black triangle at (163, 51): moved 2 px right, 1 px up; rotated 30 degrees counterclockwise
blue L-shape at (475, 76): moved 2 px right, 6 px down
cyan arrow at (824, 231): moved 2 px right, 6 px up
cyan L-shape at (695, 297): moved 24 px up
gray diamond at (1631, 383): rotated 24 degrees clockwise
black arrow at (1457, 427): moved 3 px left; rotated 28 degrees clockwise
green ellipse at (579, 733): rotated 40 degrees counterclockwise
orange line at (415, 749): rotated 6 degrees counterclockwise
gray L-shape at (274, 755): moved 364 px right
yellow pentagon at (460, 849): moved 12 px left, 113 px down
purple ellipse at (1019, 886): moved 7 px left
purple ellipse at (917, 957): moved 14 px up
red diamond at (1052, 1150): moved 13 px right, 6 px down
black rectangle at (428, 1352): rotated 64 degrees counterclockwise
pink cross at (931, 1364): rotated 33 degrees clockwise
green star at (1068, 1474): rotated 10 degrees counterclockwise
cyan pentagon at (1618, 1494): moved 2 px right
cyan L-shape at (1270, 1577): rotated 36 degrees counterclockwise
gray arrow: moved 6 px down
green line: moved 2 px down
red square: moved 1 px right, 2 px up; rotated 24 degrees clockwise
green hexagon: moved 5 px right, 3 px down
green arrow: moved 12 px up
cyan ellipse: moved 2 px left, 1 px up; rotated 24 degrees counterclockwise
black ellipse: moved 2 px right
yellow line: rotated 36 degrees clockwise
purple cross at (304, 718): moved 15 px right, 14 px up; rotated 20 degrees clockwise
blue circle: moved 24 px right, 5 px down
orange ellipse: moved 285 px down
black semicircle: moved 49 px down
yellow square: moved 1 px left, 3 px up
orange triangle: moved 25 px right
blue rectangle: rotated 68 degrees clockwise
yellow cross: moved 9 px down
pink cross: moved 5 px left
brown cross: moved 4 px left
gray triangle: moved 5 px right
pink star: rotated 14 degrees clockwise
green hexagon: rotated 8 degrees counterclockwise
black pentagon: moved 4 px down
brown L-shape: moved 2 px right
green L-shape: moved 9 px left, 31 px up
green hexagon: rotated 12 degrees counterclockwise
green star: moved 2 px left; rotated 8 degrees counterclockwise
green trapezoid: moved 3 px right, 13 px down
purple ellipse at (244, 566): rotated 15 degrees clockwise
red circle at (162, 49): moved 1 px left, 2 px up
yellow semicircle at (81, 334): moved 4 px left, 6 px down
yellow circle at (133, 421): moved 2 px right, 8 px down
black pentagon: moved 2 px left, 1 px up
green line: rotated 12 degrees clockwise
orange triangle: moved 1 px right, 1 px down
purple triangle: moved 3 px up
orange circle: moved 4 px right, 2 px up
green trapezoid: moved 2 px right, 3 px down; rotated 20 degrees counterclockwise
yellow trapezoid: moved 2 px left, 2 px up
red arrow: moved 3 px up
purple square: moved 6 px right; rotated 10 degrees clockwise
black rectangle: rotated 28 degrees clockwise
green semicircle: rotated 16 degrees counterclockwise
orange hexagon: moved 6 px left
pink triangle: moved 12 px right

▬▬▬▬▬▬

Required action:
After reading the entries, reproduce every one of them exactly.

Solution below:
black triangle at (163, 51): moved 2 px right, 1 px up; rotated 30 degrees counterclockwise
blue L-shape at (475, 76): moved 2 px right, 6 px down
cyan arrow at (824, 231): moved 2 px right, 6 px up
cyan L-shape at (695, 297): moved 24 px up
gray diamond at (1631, 383): rotated 24 degrees clockwise
black arrow at (1457, 427): moved 3 px left; rotated 28 degrees clockwise
green ellipse at (579, 733): rotated 40 degrees counterclockwise
orange line at (415, 749): rotated 6 degrees counterclockwise
gray L-shape at (274, 755): moved 364 px right
yellow pentagon at (460, 849): moved 12 px left, 113 px down
purple ellipse at (1019, 886): moved 7 px left
purple ellipse at (917, 957): moved 14 px up
red diamond at (1052, 1150): moved 13 px right, 6 px down
black rectangle at (428, 1352): rotated 64 degrees counterclockwise
pink cross at (931, 1364): rotated 33 degrees clockwise
green star at (1068, 1474): rotated 10 degrees counterclockwise
cyan pentagon at (1618, 1494): moved 2 px right
cyan L-shape at (1270, 1577): rotated 36 degrees counterclockwise
gray arrow: moved 6 px down
green line: moved 2 px down
red square: moved 1 px right, 2 px up; rotated 24 degrees clockwise
green hexagon: moved 5 px right, 3 px down
green arrow: moved 12 px up
cyan ellipse: moved 2 px left, 1 px up; rotated 24 degrees counterclockwise
black ellipse: moved 2 px right
yellow line: rotated 36 degrees clockwise
purple cross at (304, 718): moved 15 px right, 14 px up; rotated 20 degrees clockwise
blue circle: moved 24 px right, 5 px down
orange ellipse: moved 285 px down
black semicircle: moved 49 px down
yellow square: moved 1 px left, 3 px up
orange triangle: moved 25 px right
blue rectangle: rotated 68 degrees clockwise
yellow cross: moved 9 px down
pink cross: moved 5 px left
brown cross: moved 4 px left
gray triangle: moved 5 px right
pink star: rotated 14 degrees clockwise
green hexagon: rotated 8 degrees counterclockwise
black pentagon: moved 4 px down
brown L-shape: moved 2 px right
green L-shape: moved 9 px left, 31 px up
green hexagon: rotated 12 degrees counterclockwise
green star: moved 2 px left; rotated 8 degrees counterclockwise
green trapezoid: moved 3 px right, 13 px down
purple ellipse at (244, 566): rotated 15 degrees clockwise
red circle at (162, 49): moved 1 px left, 2 px up
yellow semicircle at (81, 334): moved 4 px left, 6 px down
yellow circle at (133, 421): moved 2 px right, 8 px down
black pentagon: moved 2 px left, 1 px up
green line: rotated 12 degrees clockwise
orange triangle: moved 1 px right, 1 px down
purple triangle: moved 3 px up
orange circle: moved 4 px right, 2 px up
green trapezoid: moved 2 px right, 3 px down; rotated 20 degrees counterclockwise
yellow trapezoid: moved 2 px left, 2 px up
red arrow: moved 3 px up
purple square: moved 6 px right; rotated 10 degrees clockwise
black rectangle: rotated 28 degrees clockwise
green semicircle: rotated 16 degrees counterclockwise
orange hexagon: moved 6 px left
pink triangle: moved 12 px right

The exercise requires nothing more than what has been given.